--- Records ---
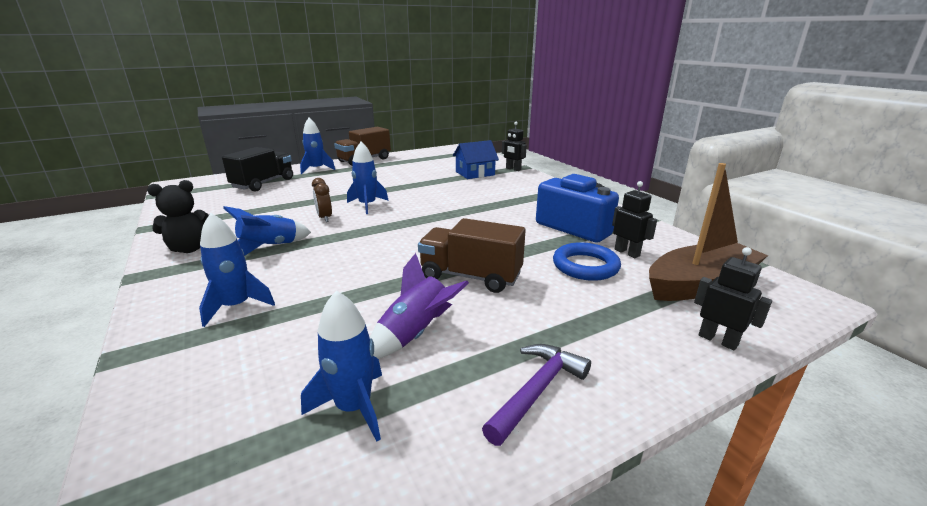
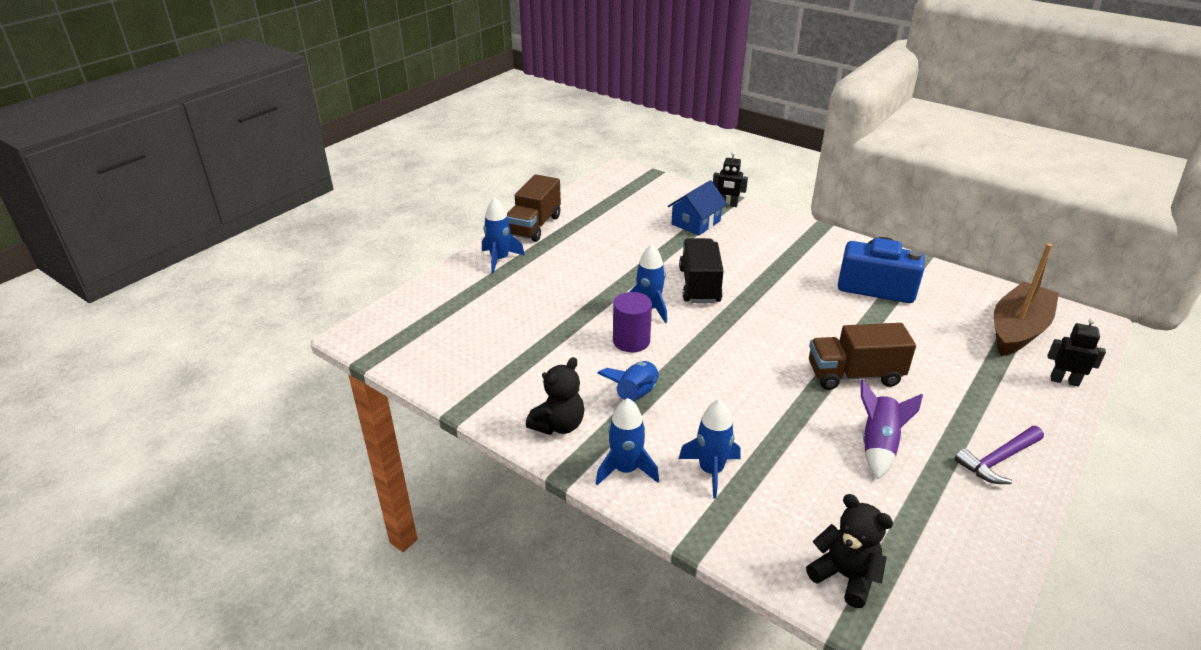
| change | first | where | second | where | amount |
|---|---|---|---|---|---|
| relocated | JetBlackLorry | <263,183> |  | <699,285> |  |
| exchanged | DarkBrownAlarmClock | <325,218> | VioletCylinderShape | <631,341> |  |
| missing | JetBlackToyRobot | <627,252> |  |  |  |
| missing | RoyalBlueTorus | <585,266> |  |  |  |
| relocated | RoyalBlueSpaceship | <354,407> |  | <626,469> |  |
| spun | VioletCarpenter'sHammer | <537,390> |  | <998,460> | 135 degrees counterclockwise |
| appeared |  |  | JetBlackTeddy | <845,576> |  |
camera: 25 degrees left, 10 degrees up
---
◆ **Work to complete**
List the lines of the entries that include "relocated".

◆ **Finished exercise**
| relocated | JetBlackLorry | <263,183> |  | <699,285> |  |
| relocated | RoyalBlueSpaceship | <354,407> |  | <626,469> |  |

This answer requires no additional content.